== PROVIDED ENTRIES

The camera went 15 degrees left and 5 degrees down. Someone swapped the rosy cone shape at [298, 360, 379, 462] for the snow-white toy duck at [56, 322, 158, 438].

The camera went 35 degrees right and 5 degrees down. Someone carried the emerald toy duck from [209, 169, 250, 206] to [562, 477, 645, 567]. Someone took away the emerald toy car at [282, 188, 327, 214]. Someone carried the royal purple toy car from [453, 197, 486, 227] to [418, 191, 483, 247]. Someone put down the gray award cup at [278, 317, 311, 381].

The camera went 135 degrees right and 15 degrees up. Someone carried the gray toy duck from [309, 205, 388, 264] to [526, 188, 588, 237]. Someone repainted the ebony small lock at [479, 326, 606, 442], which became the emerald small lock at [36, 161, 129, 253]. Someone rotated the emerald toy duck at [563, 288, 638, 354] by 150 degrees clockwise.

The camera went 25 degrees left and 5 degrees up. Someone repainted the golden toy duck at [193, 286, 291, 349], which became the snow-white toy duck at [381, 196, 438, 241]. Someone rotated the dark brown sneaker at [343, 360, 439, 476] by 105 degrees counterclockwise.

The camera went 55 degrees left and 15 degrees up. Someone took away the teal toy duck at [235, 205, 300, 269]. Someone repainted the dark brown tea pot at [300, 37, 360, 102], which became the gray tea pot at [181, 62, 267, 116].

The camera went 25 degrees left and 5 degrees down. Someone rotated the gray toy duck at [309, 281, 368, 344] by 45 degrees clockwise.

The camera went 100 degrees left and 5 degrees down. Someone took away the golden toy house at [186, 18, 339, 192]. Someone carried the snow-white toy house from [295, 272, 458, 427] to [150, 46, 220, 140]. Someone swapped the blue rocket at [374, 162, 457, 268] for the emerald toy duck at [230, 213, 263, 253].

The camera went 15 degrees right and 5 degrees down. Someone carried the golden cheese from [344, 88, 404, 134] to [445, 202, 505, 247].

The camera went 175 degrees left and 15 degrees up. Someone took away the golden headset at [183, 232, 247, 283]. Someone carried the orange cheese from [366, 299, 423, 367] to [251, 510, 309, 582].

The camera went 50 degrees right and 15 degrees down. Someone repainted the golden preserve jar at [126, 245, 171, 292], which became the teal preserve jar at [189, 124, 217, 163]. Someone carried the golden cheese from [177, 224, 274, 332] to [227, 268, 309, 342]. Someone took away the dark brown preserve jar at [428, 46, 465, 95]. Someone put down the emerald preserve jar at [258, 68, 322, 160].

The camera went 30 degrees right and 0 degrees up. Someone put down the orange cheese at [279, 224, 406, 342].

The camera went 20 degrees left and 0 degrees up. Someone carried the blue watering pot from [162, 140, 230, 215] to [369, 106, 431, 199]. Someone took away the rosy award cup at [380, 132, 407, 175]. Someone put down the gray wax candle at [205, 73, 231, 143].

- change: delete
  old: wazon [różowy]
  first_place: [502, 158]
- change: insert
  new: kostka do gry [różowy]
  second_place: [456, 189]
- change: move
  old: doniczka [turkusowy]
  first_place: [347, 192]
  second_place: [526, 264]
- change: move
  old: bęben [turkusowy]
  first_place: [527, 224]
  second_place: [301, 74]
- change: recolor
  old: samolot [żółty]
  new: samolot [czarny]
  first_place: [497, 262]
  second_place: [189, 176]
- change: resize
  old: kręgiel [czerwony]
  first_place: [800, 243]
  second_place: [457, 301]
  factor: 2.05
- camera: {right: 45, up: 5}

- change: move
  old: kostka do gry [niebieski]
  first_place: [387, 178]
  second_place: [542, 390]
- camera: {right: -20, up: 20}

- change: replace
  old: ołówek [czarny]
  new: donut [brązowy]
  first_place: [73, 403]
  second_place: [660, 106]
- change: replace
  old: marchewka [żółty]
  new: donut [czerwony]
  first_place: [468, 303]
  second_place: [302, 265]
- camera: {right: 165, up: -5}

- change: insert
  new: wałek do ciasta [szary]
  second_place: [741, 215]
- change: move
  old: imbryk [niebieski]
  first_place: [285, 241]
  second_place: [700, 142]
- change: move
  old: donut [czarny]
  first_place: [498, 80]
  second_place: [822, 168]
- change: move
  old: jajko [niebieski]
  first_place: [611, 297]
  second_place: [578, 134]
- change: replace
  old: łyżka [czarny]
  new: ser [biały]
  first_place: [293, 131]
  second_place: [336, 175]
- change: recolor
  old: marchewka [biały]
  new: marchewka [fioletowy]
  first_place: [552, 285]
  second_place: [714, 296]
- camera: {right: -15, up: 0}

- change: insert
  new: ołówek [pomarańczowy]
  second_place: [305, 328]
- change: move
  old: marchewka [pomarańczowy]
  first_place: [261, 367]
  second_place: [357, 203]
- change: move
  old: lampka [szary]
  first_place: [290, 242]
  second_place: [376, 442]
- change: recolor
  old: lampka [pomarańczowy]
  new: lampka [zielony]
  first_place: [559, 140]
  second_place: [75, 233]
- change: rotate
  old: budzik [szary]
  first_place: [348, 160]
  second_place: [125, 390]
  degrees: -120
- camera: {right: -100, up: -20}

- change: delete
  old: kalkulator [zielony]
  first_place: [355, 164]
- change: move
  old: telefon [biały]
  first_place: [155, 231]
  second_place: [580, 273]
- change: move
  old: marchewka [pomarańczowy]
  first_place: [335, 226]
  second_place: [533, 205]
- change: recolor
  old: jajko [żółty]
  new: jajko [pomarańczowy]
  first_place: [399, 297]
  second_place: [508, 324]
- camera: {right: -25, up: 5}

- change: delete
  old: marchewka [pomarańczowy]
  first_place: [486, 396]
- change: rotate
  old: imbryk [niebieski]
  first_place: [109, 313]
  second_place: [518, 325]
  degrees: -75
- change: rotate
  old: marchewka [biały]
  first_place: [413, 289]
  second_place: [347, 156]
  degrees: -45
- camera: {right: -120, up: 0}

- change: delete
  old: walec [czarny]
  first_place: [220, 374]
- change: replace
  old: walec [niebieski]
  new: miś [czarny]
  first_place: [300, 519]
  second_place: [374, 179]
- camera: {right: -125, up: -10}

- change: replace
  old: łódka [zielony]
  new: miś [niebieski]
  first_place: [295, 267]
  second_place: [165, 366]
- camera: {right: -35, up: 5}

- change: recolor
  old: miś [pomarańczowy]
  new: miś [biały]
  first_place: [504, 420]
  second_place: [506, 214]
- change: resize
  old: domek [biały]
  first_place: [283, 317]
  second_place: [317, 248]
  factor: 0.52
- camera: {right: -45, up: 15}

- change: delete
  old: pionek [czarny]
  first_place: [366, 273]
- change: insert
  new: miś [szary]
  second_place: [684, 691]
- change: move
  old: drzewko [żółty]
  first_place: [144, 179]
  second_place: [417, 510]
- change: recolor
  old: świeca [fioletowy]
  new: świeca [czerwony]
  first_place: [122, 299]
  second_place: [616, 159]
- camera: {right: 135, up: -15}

====

In the records above, some lines may contain the word "turkusowy"; copy every one of them.

RESPONSE BELOW.
  old: doniczka [turkusowy]
  old: bęben [turkusowy]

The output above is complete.